From the entries that follow, report every line in which "semicircle" occurs.

>>>

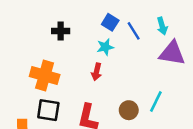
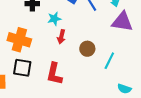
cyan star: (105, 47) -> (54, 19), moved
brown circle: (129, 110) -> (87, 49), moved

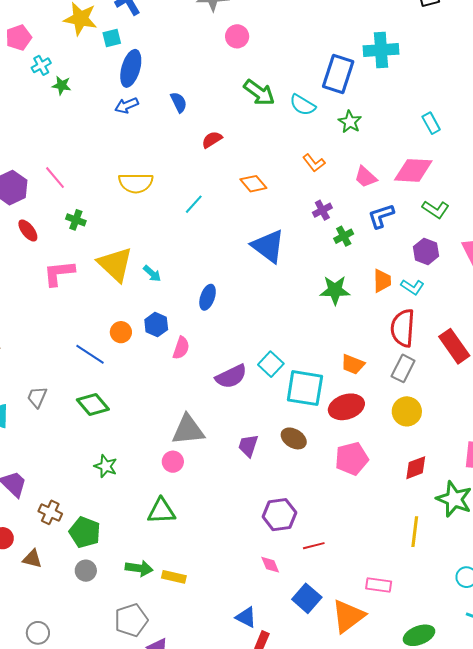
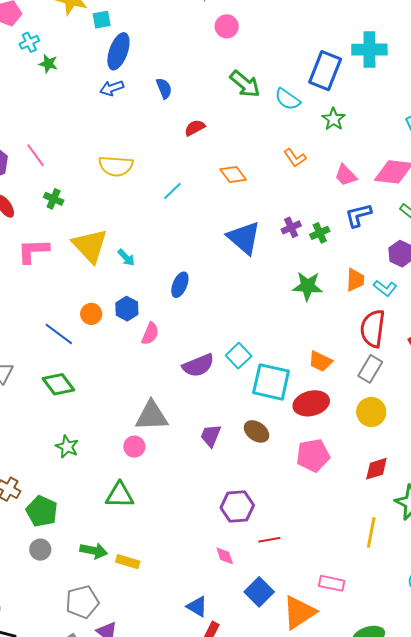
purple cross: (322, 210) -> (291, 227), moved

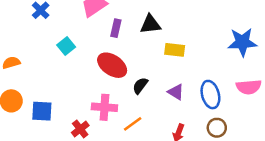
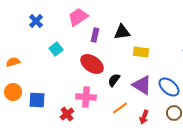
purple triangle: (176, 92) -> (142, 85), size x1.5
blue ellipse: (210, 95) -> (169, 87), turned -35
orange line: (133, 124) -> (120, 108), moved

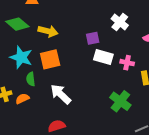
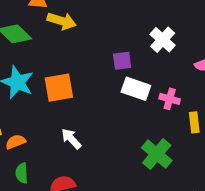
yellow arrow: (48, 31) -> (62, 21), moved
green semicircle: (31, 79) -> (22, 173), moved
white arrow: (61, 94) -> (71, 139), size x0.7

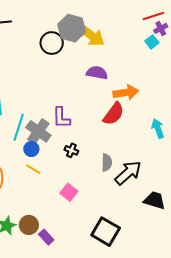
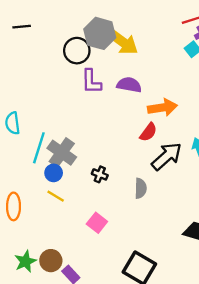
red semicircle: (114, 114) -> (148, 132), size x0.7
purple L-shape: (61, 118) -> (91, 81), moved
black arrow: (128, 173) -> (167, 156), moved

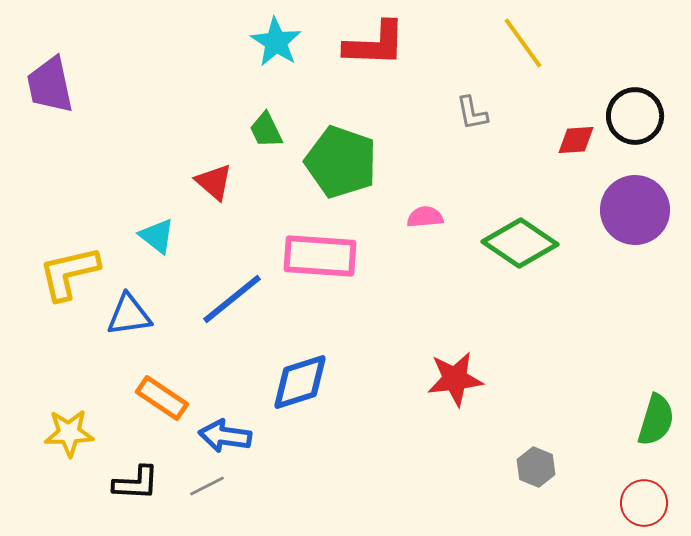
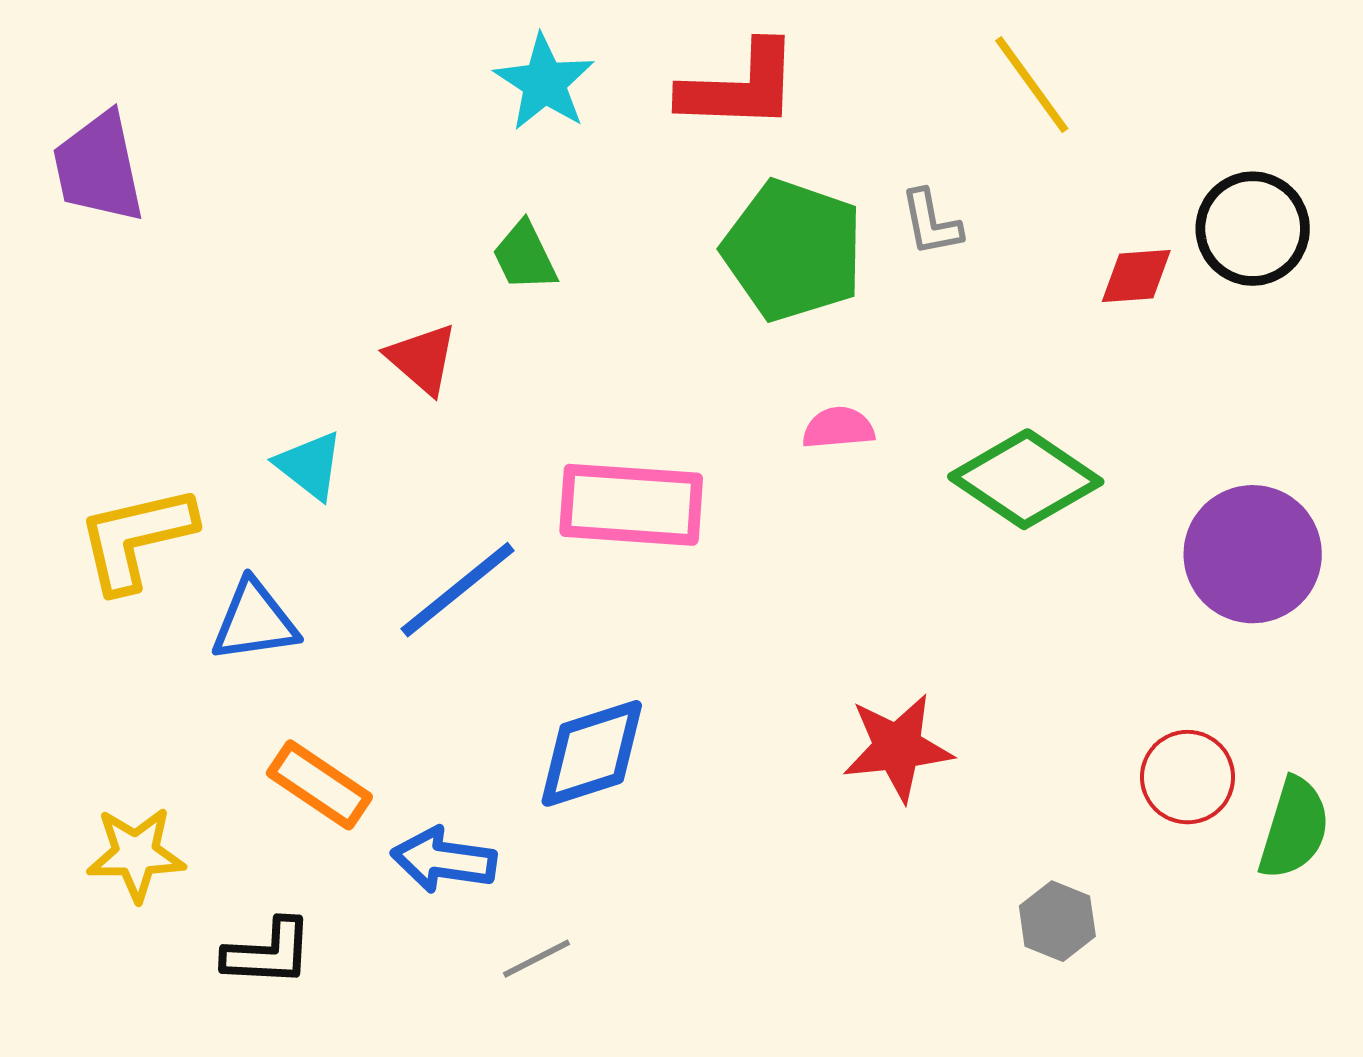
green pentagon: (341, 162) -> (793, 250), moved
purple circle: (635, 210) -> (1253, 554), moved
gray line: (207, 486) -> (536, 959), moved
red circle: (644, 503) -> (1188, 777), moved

<<<

## EXERCISE ANSWER
green semicircle: (31, 79) -> (22, 173), moved
red semicircle: (114, 114) -> (148, 132), size x0.7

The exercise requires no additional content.